→ **INSTRUCTION**: Set down all of the entries word for word, omitting the images they contain.

→ **AVAILABLE DATA**:

☆ ☆ ☆

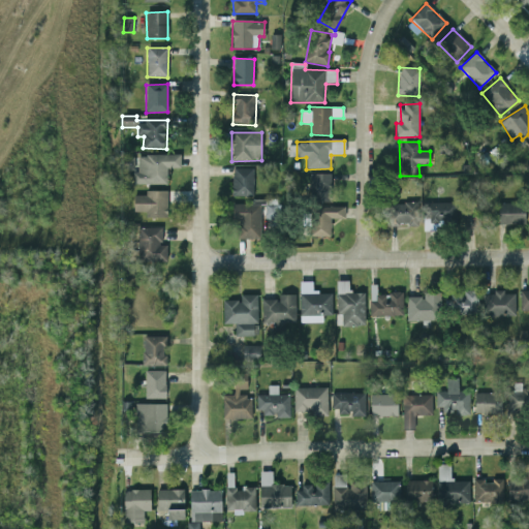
[(181,155),(137,155),(137,172),(133,172),(133,184),(167,185),(167,168),(180,168),(181,155)]
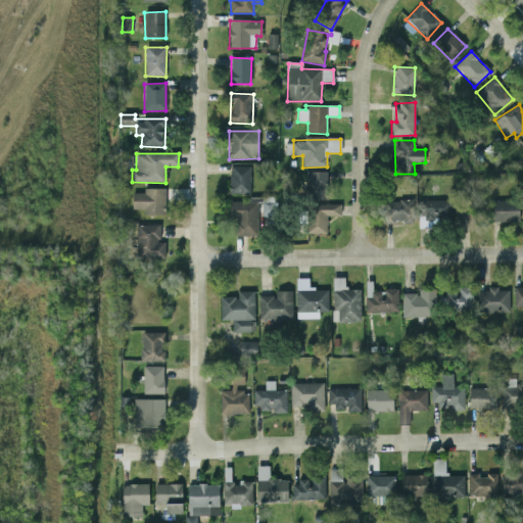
[(251,167),(230,167),(229,195),(250,195),(251,167)]
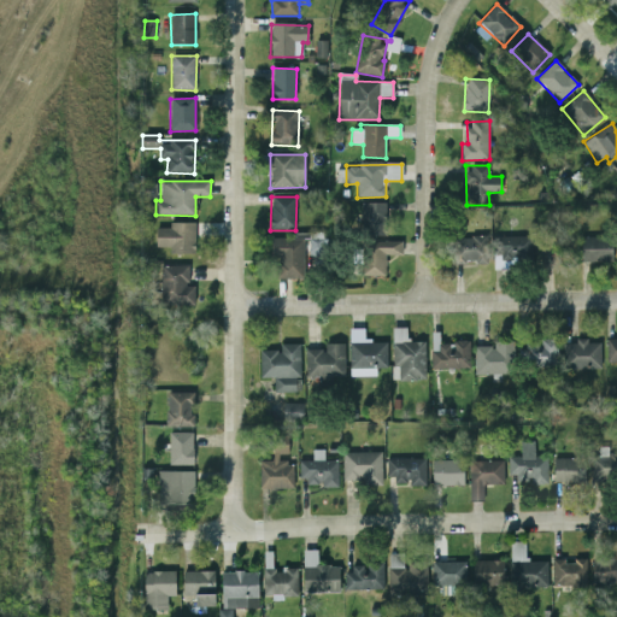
[(386,203),(363,203),(363,236),(386,235),(386,203)]
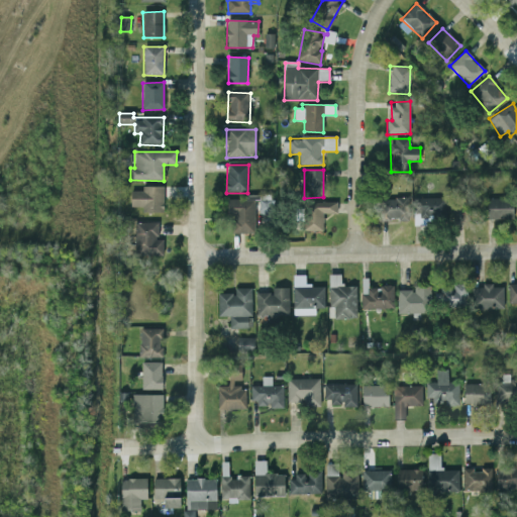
[(164,187),(141,187),(141,192),(130,191),(130,208),(142,208),(142,213),(163,213),(164,187)]
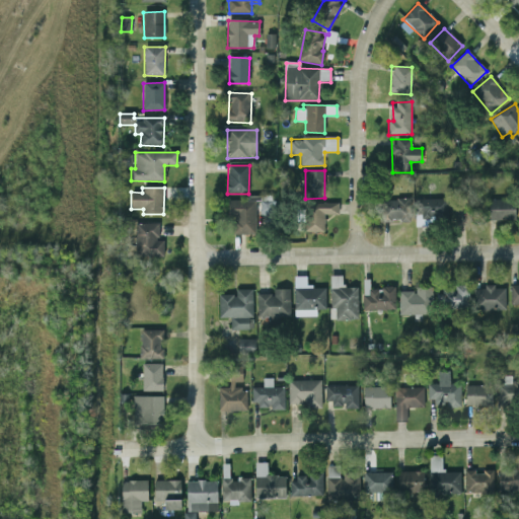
[(417,200),(418,221),(447,219),(447,199),(417,200)]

☆ ☆ ☆

→ **SOLUTION**:
[(181,155),(137,155),(137,172),(133,172),(133,184),(167,185),(167,168),(180,168),(181,155)]
[(251,167),(230,167),(229,195),(250,195),(251,167)]
[(386,203),(363,203),(363,236),(386,235),(386,203)]
[(164,187),(141,187),(141,192),(130,191),(130,208),(142,208),(142,213),(163,213),(164,187)]
[(417,200),(418,221),(447,219),(447,199),(417,200)]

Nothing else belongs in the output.